"""

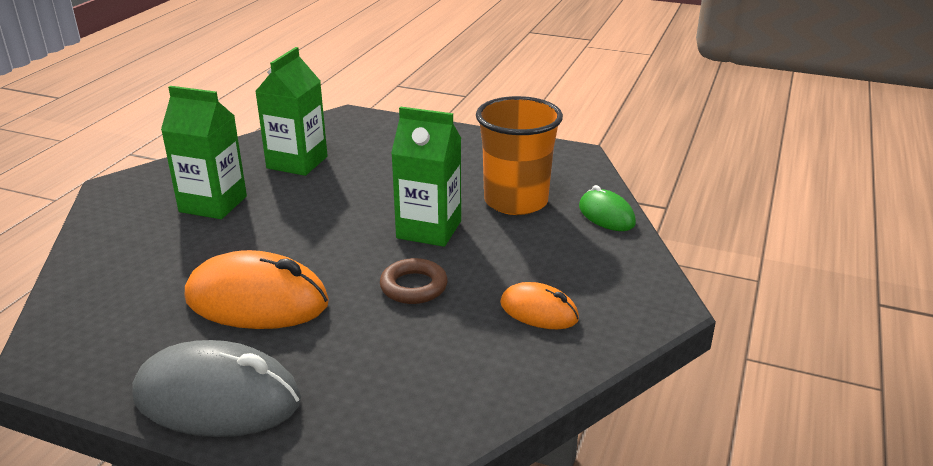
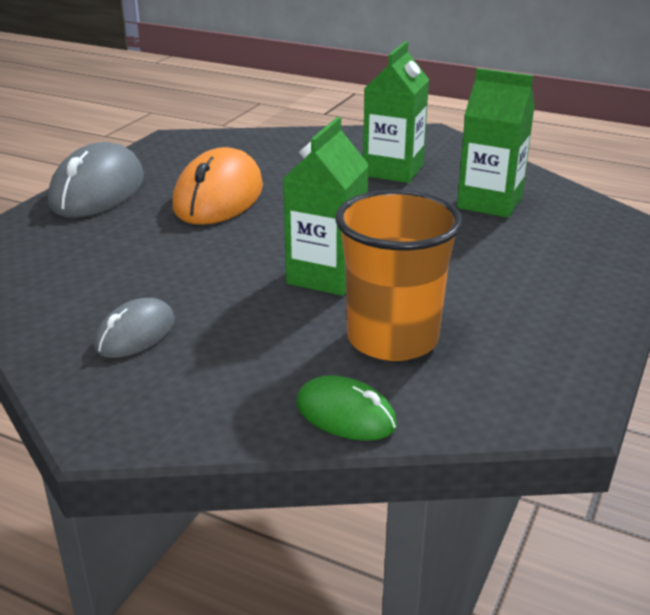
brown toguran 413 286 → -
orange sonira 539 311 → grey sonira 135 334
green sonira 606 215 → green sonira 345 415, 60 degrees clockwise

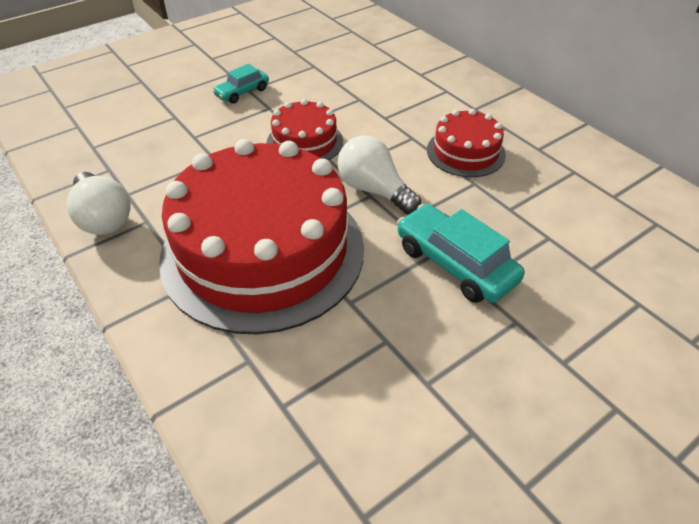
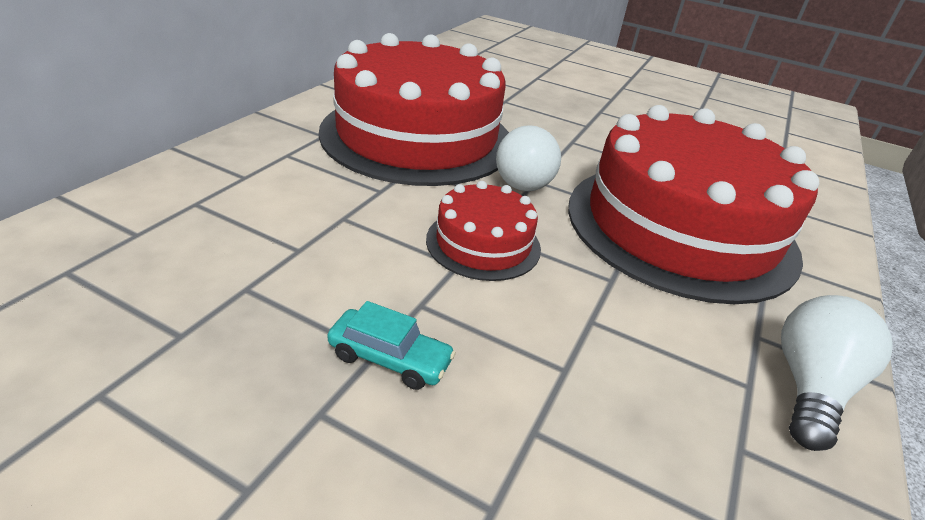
turquoise befezax 455 264 → -
red fuvetino 465 152 → red fuvetino 417 136, x2.18

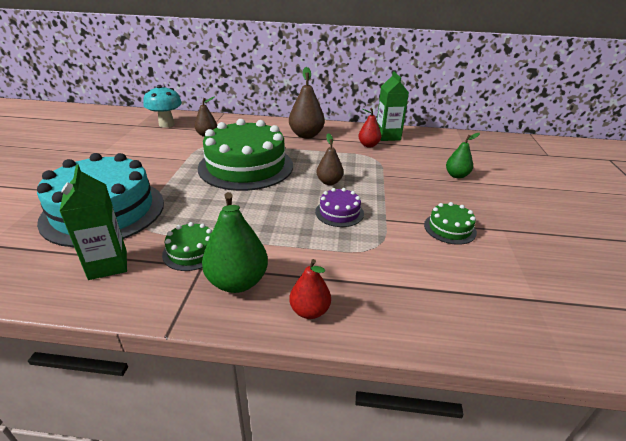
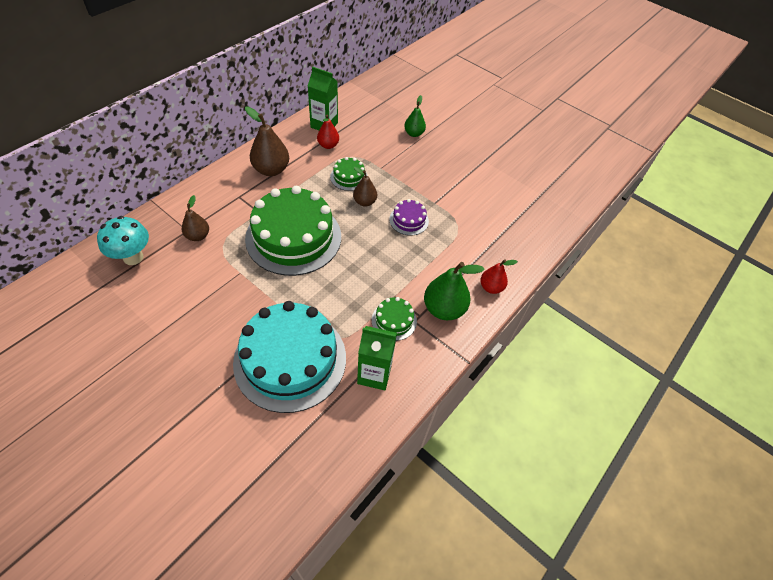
green fuvetino 449 228 → green fuvetino 349 177, relocated

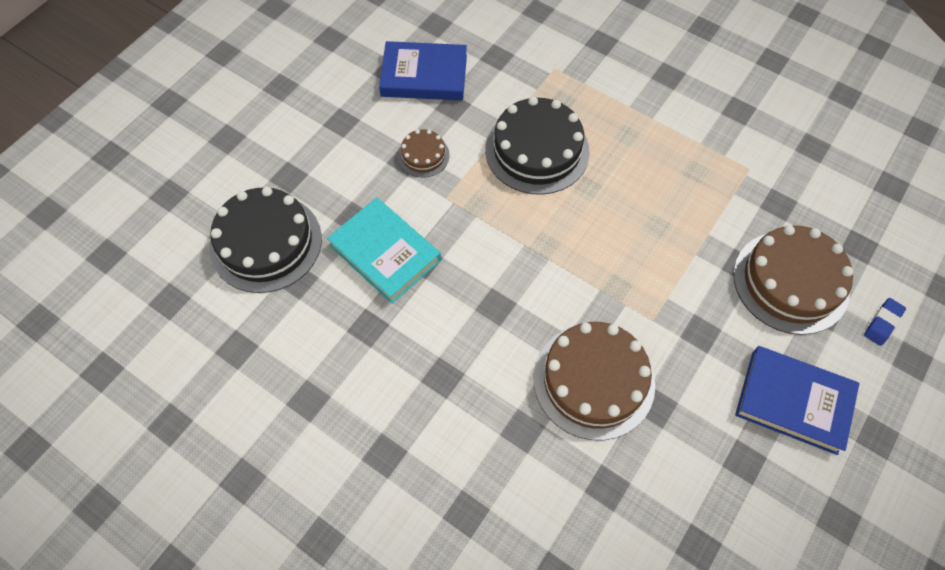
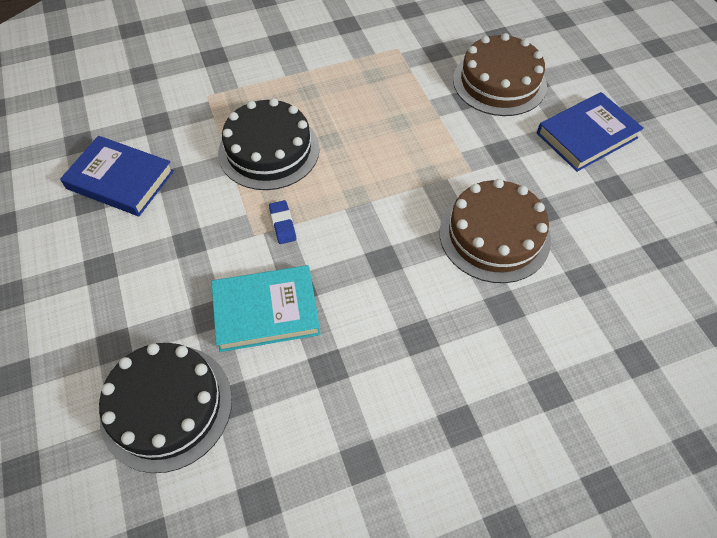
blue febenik 424 76 → blue febenik 120 180, 75 degrees clockwise
brown fuvetino 423 155 → -
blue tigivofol 882 323 → blue tigivofol 283 224, relocated

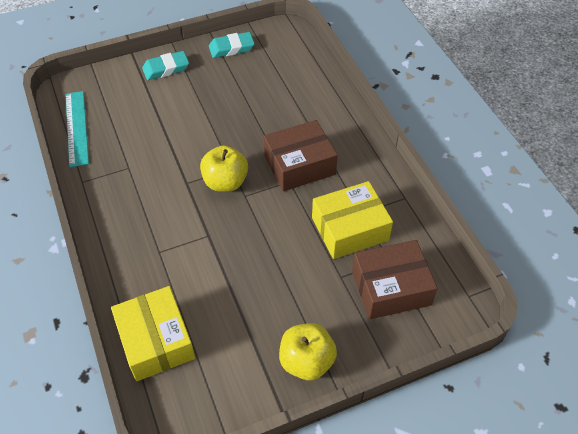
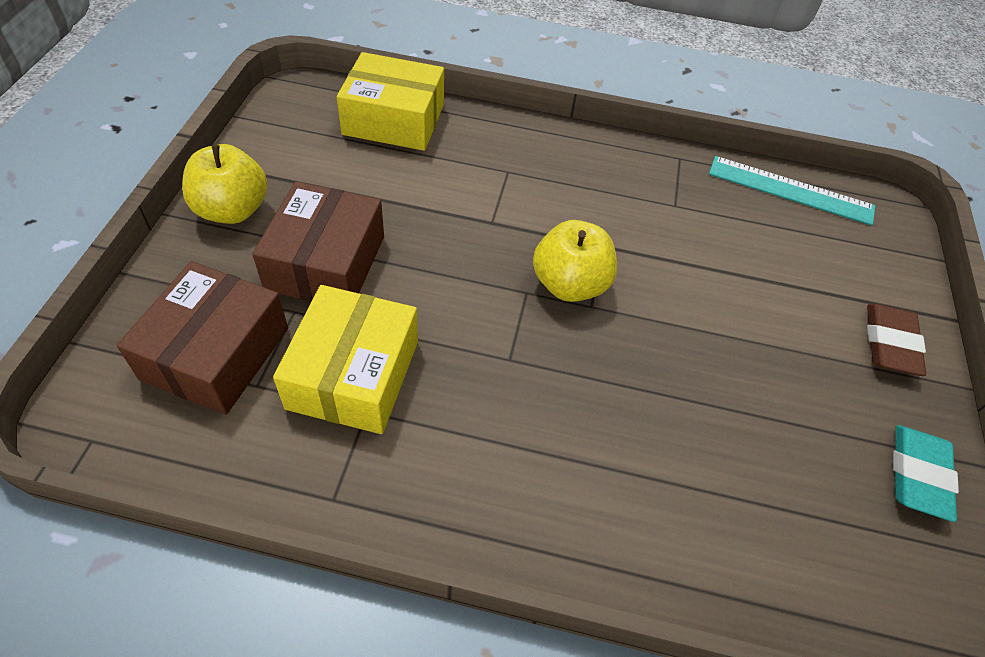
turquoise tigivofol 166 68 → brown tigivofol 890 343
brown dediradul 299 165 → brown dediradul 326 263, relocated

"""

## Requirement
The final stretch of the data, from the line with "orange sonira 539 311 → grey sonira 135 334" through its last line, is to be retyped exactly; pictures are not part of the copy.

## Response area
orange sonira 539 311 → grey sonira 135 334
green sonira 606 215 → green sonira 345 415, 60 degrees clockwise

turquoise befezax 455 264 → -
red fuvetino 465 152 → red fuvetino 417 136, x2.18

green fuvetino 449 228 → green fuvetino 349 177, relocated

blue febenik 424 76 → blue febenik 120 180, 75 degrees clockwise
brown fuvetino 423 155 → -
blue tigivofol 882 323 → blue tigivofol 283 224, relocated

turquoise tigivofol 166 68 → brown tigivofol 890 343
brown dediradul 299 165 → brown dediradul 326 263, relocated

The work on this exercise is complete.